Brief ::
Send back the data below exactly. Drop every picture.

Exercise material ::

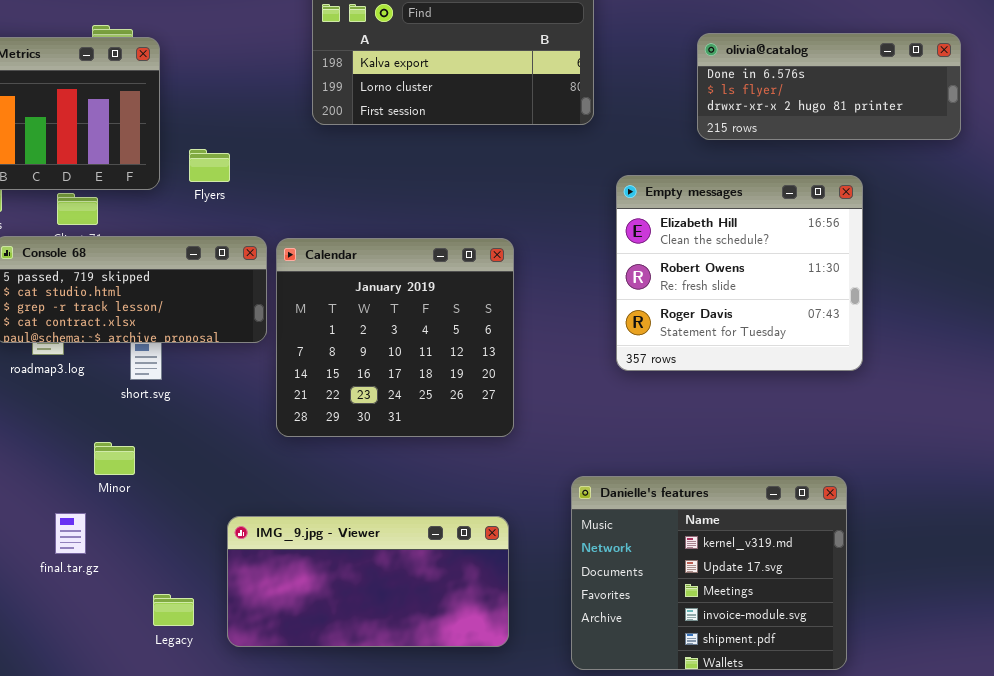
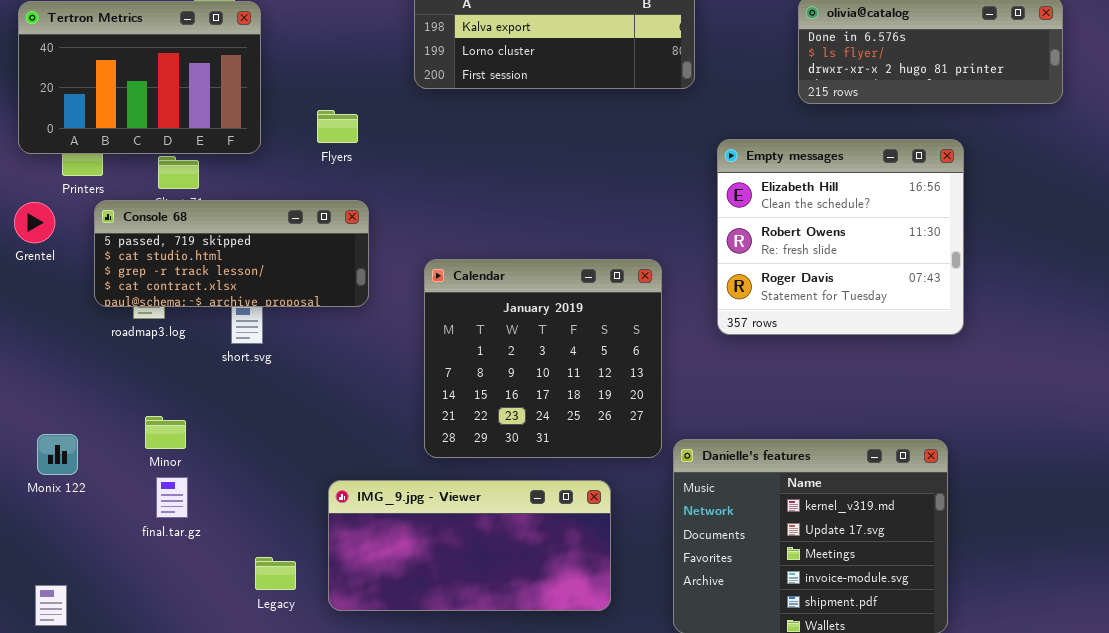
Flyers: [189,149,230,182] -> [317,110,358,143], moved
Calendar: [276,238,514,437] -> [424,259,662,458], moved
Minor: [94,442,135,475] -> [145,416,186,449], moved

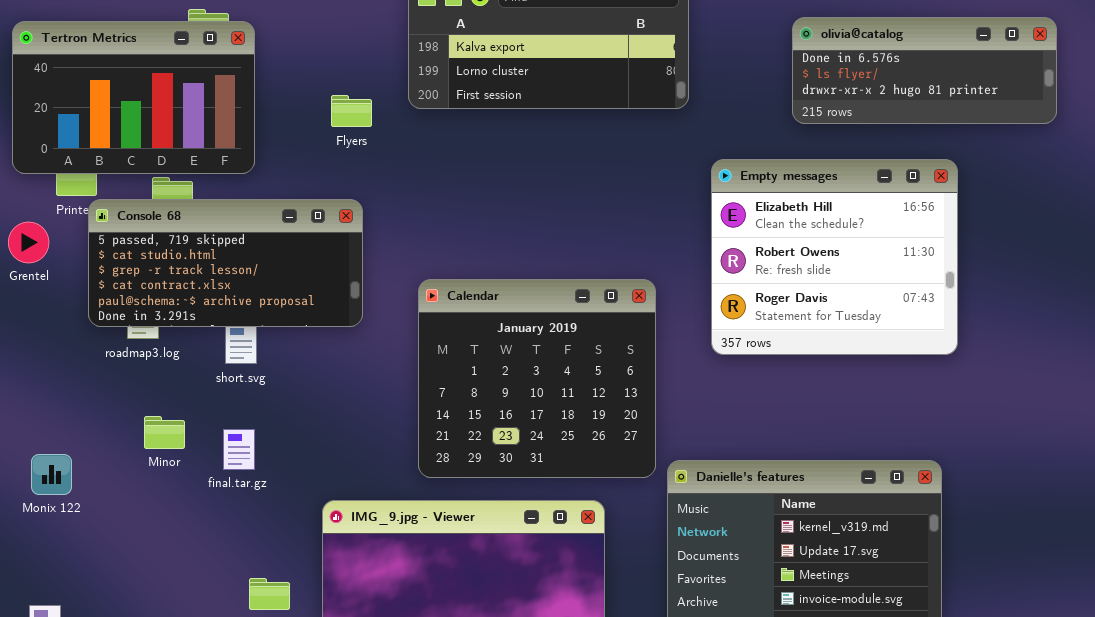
Flyers: [317,110,358,143] -> [331,95,372,127], moved
Console 68: [94,200,369,307] -> [88,199,363,327], resized
Minor: [145,416,186,449] -> [144,416,185,449], moved
final.tar.gz: [156,477,188,518] -> [223,429,255,470], moved

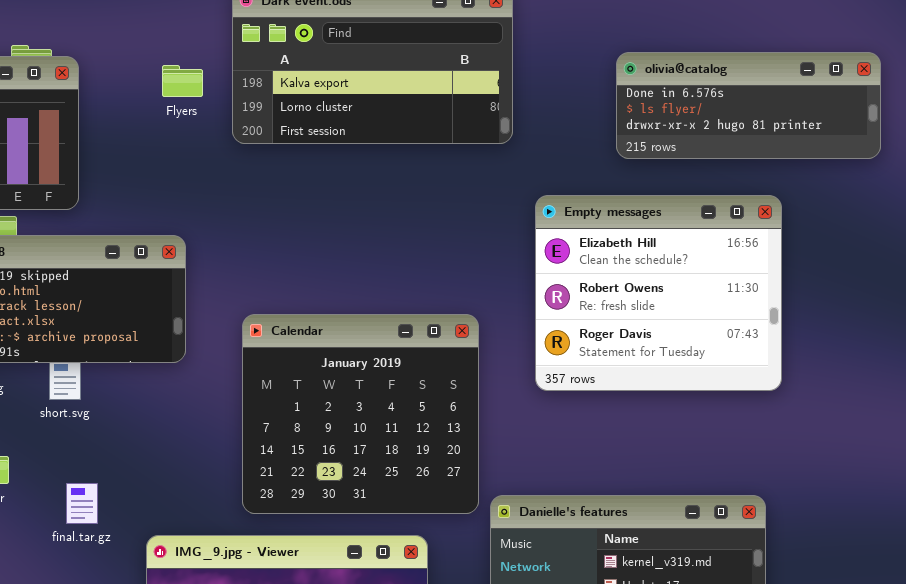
Flyers: [331,95,372,127] -> [162,65,203,97], moved
final.tar.gz: [223,429,255,470] -> [66,483,98,524], moved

Answer to this exercise ::
Flyers: [189,149,230,182] -> [317,110,358,143], moved
Calendar: [276,238,514,437] -> [424,259,662,458], moved
Minor: [94,442,135,475] -> [145,416,186,449], moved

Flyers: [317,110,358,143] -> [331,95,372,127], moved
Console 68: [94,200,369,307] -> [88,199,363,327], resized
Minor: [145,416,186,449] -> [144,416,185,449], moved
final.tar.gz: [156,477,188,518] -> [223,429,255,470], moved

Flyers: [331,95,372,127] -> [162,65,203,97], moved
final.tar.gz: [223,429,255,470] -> [66,483,98,524], moved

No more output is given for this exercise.